■ **What is needed**
Among the lines below, keep only those from the one containing "(233, 133) = (346, 128): orange robot -> none" through the one containing "(457, 373) = (430, 465): turquoise", and reproduce them exactly.

■ **Input records**

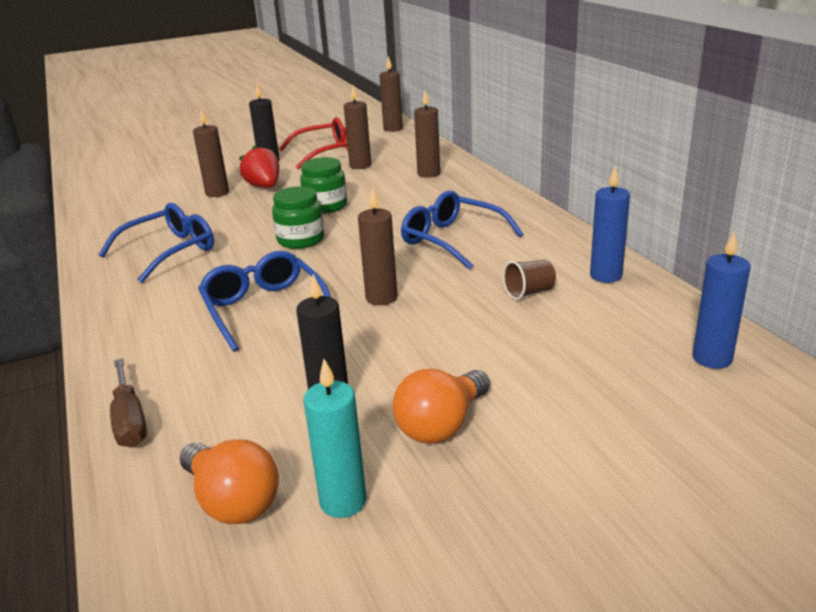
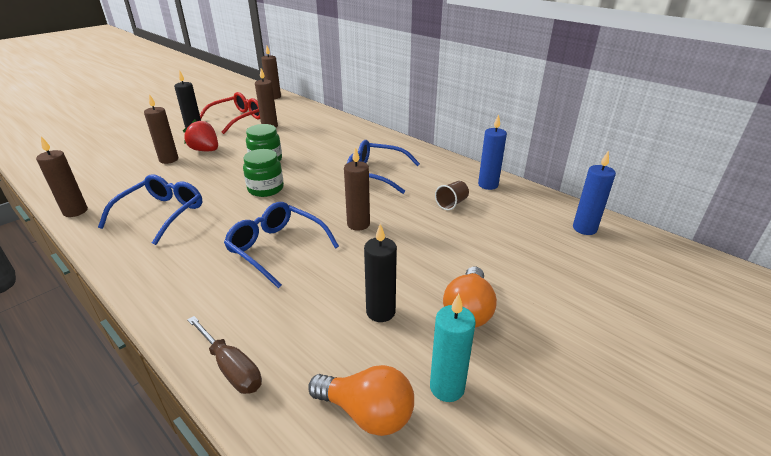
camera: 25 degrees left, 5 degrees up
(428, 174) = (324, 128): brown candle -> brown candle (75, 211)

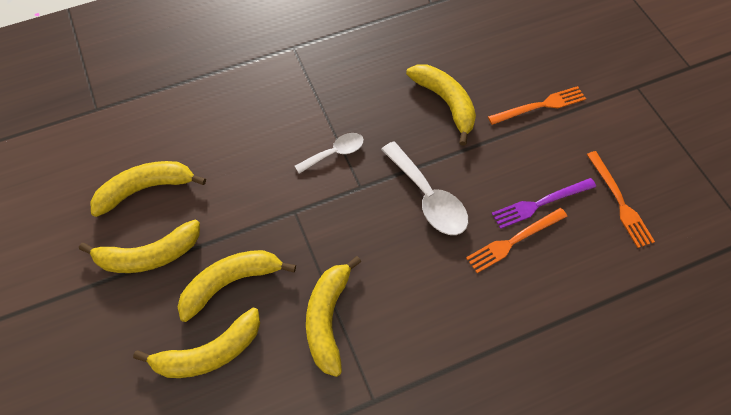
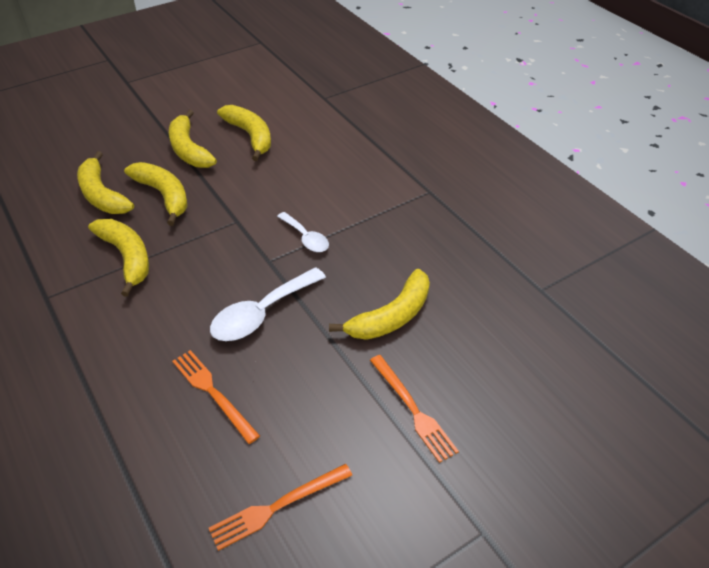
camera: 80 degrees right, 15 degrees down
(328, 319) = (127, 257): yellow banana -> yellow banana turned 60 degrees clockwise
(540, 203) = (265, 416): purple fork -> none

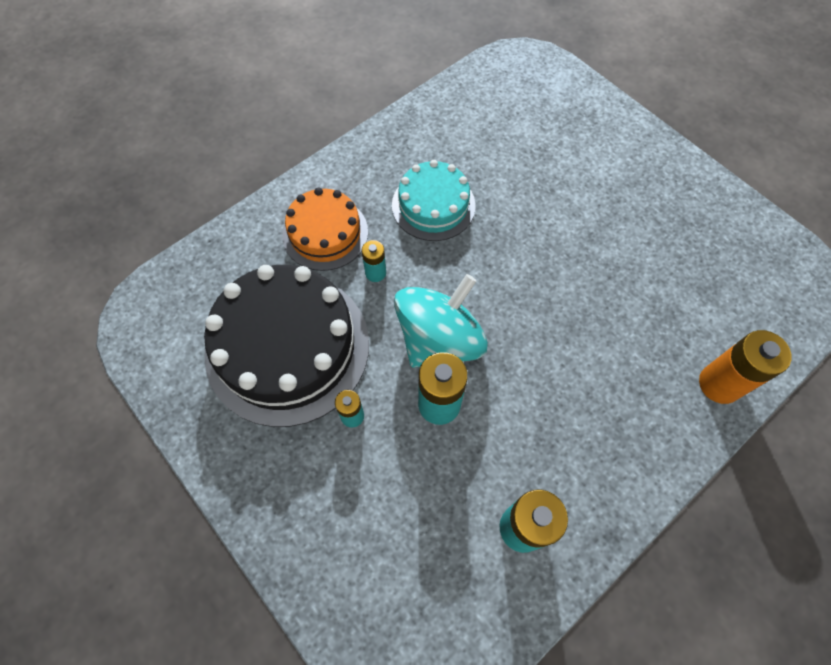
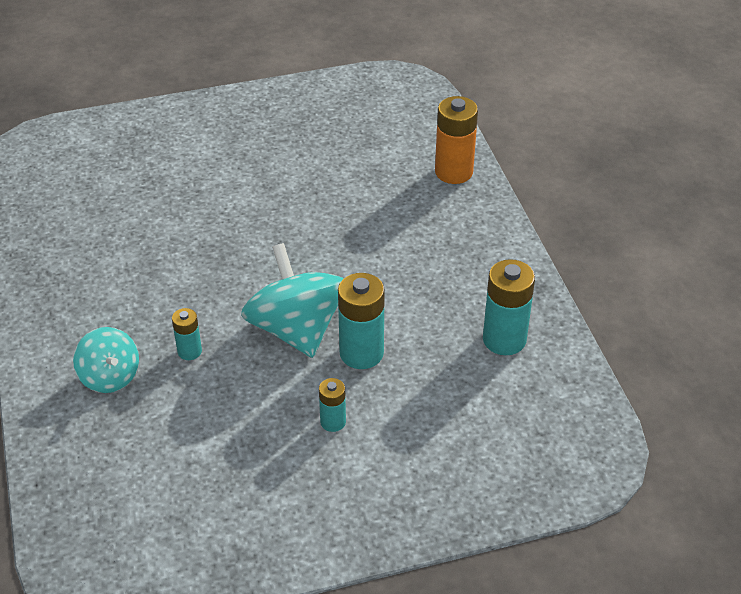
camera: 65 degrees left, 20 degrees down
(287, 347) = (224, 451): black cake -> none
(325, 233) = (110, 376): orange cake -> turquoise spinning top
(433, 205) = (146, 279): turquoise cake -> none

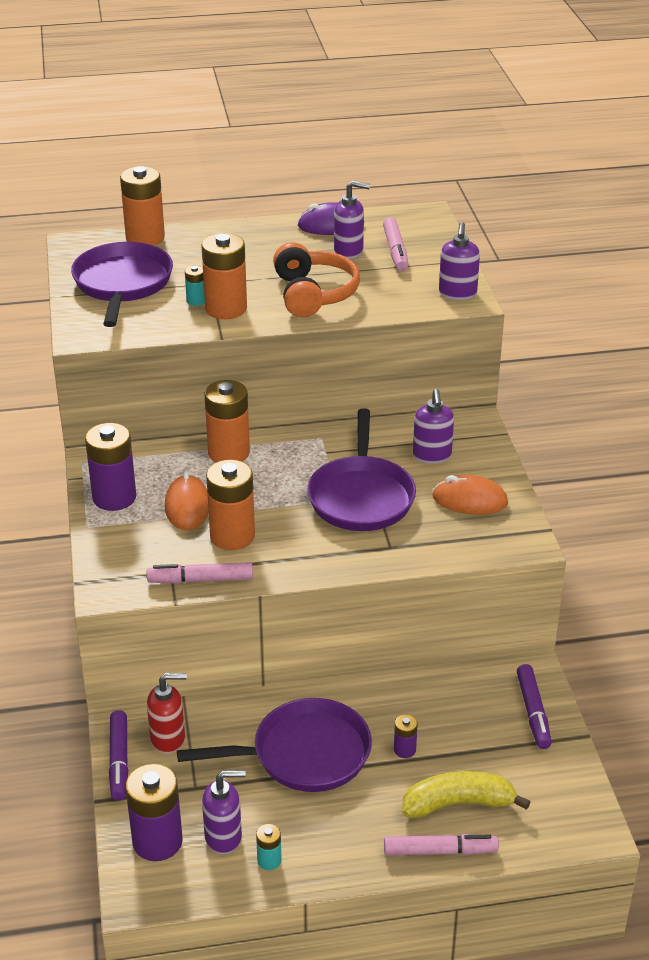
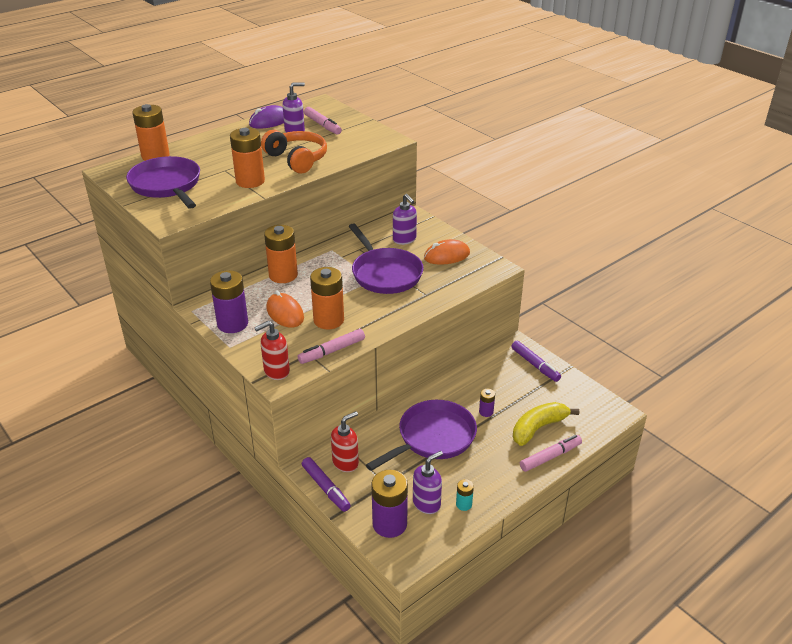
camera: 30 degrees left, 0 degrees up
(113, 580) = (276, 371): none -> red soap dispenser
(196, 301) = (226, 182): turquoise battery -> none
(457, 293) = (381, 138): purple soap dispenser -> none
--
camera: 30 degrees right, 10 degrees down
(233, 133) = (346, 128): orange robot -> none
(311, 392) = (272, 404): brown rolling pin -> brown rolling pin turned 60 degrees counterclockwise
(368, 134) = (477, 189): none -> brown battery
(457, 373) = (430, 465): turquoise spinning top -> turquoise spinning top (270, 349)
...
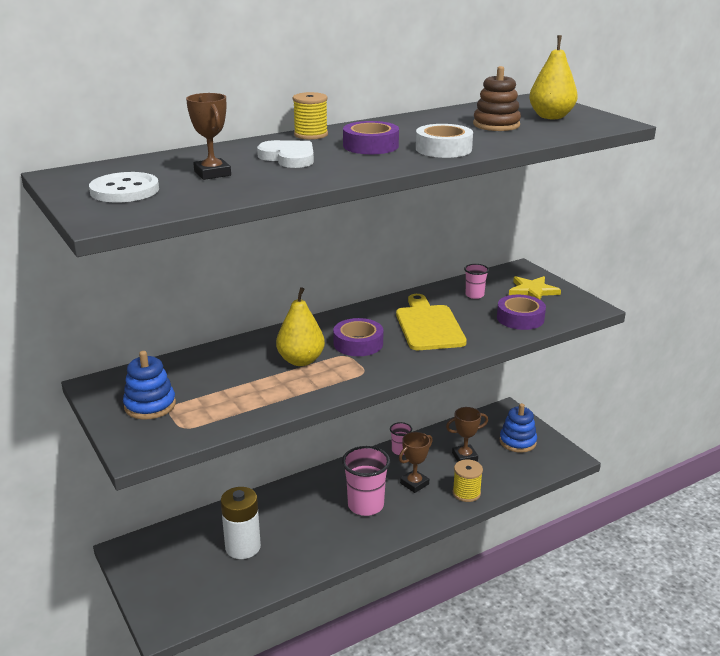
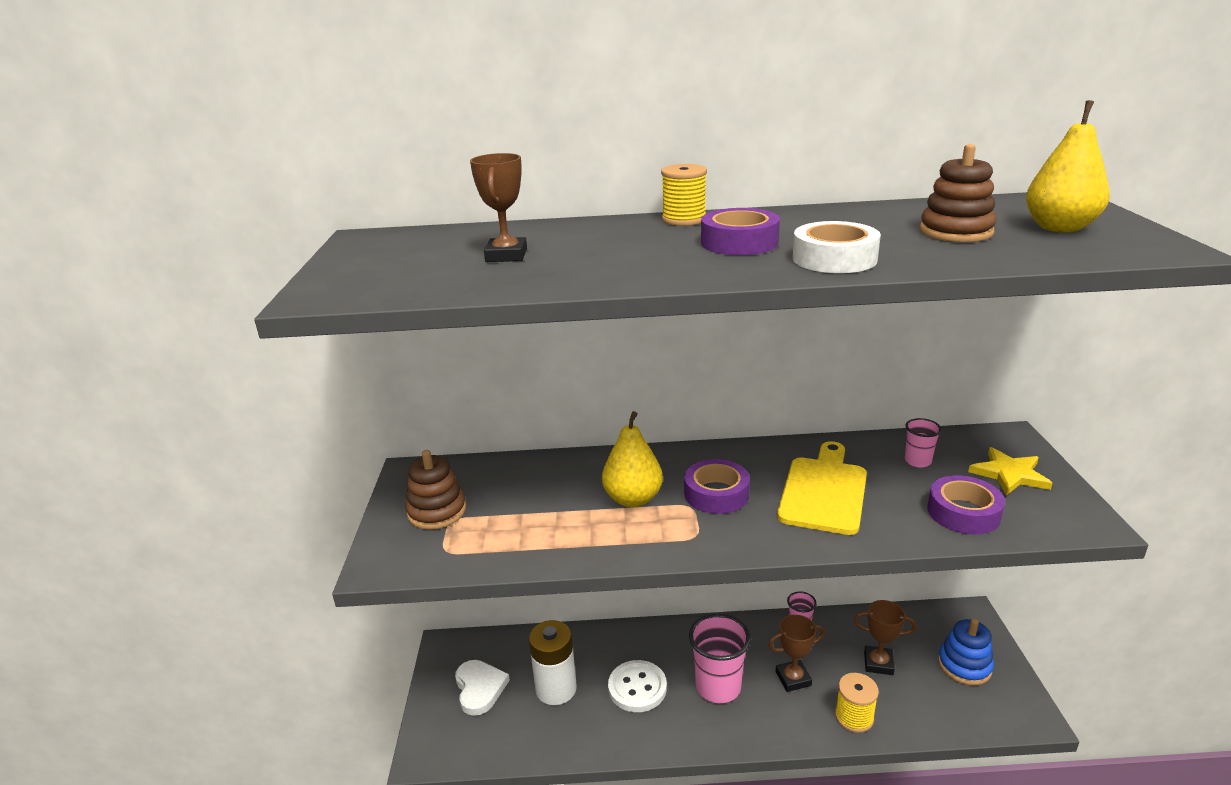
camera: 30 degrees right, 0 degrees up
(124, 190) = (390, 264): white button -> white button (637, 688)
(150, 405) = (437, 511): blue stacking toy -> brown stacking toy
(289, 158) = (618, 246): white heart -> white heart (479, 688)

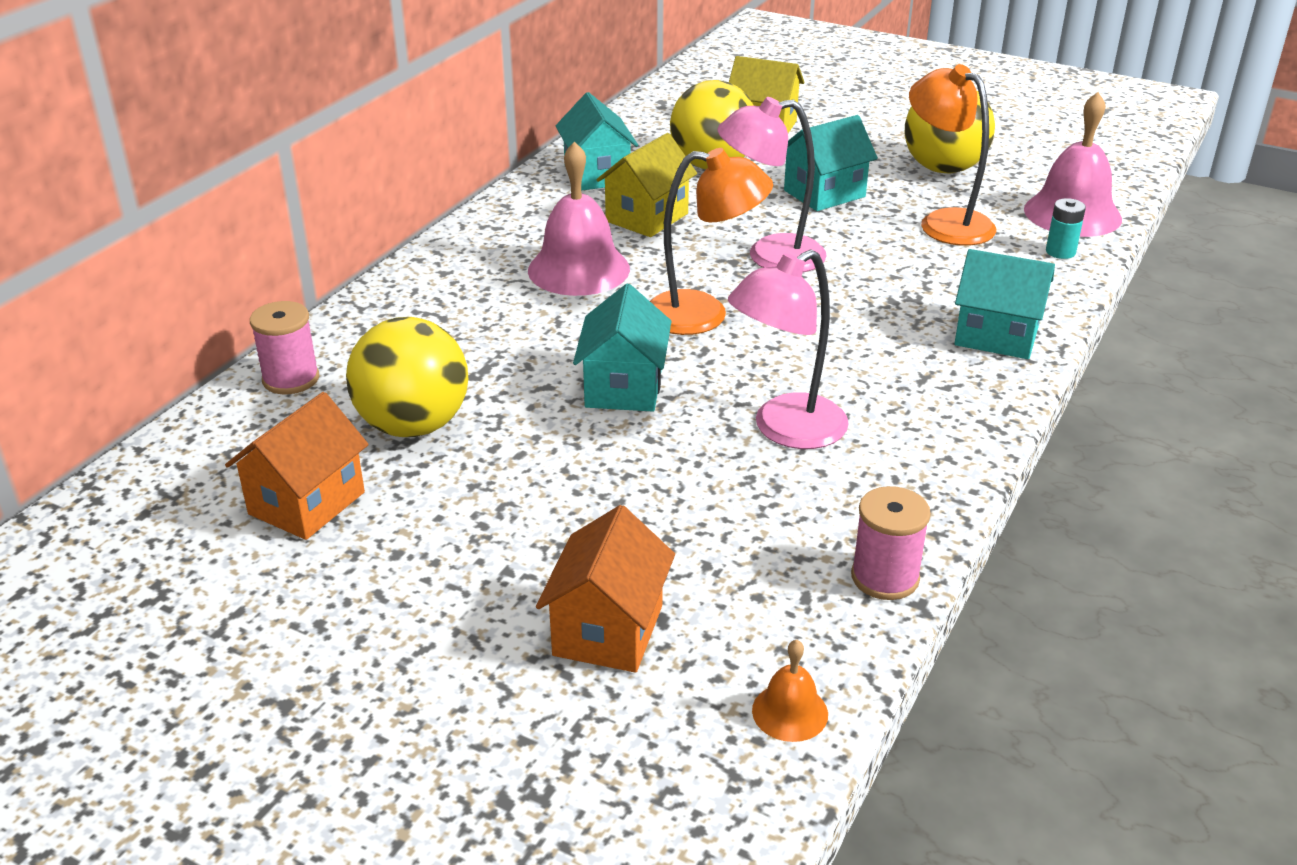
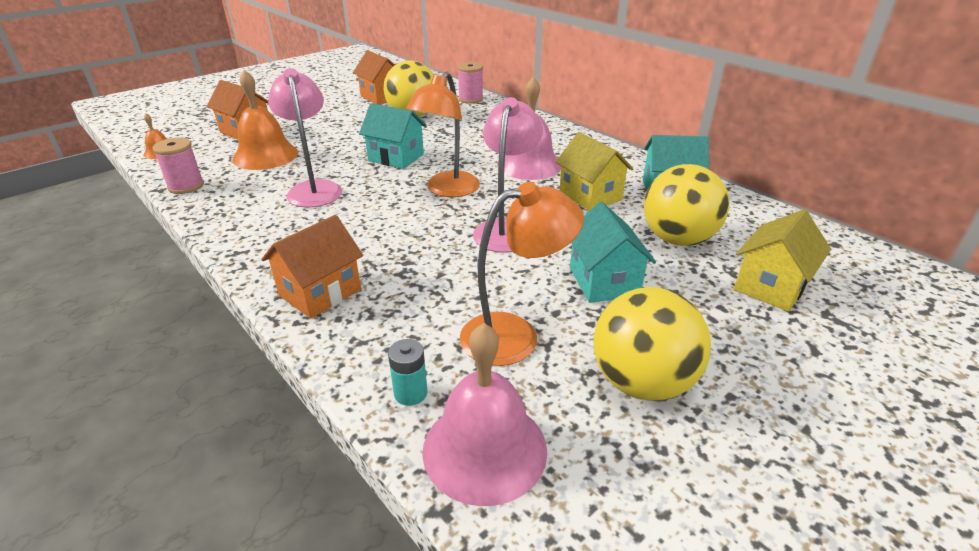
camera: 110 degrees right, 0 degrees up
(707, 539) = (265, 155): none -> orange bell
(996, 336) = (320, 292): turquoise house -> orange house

■ **Result below**
(233, 133) = (346, 128): orange robot -> none
(311, 392) = (272, 404): brown rolling pin -> brown rolling pin turned 60 degrees counterclockwise
(368, 134) = (477, 189): none -> brown battery
(457, 373) = (430, 465): turquoise spinning top -> turquoise spinning top (270, 349)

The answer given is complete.